Your answer should show every line of the material below that includes "pink".

**GIVEN DATA:**
-*-

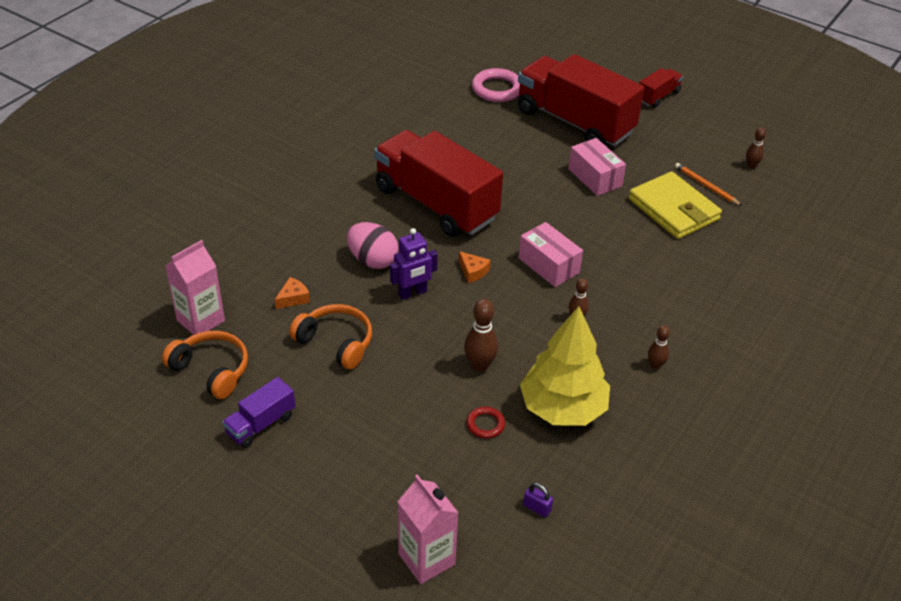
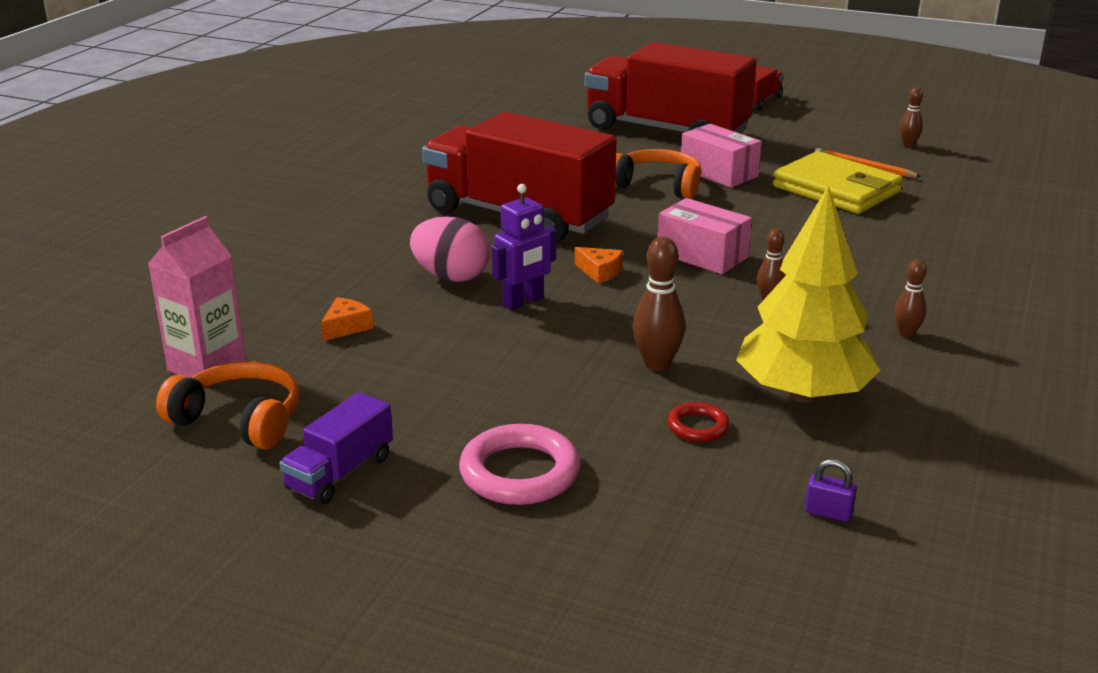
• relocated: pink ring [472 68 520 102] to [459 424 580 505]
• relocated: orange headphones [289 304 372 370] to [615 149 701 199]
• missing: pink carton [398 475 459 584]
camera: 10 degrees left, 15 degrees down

-*-

**EXPECTED ANSWER:**
• relocated: pink ring [472 68 520 102] to [459 424 580 505]
• missing: pink carton [398 475 459 584]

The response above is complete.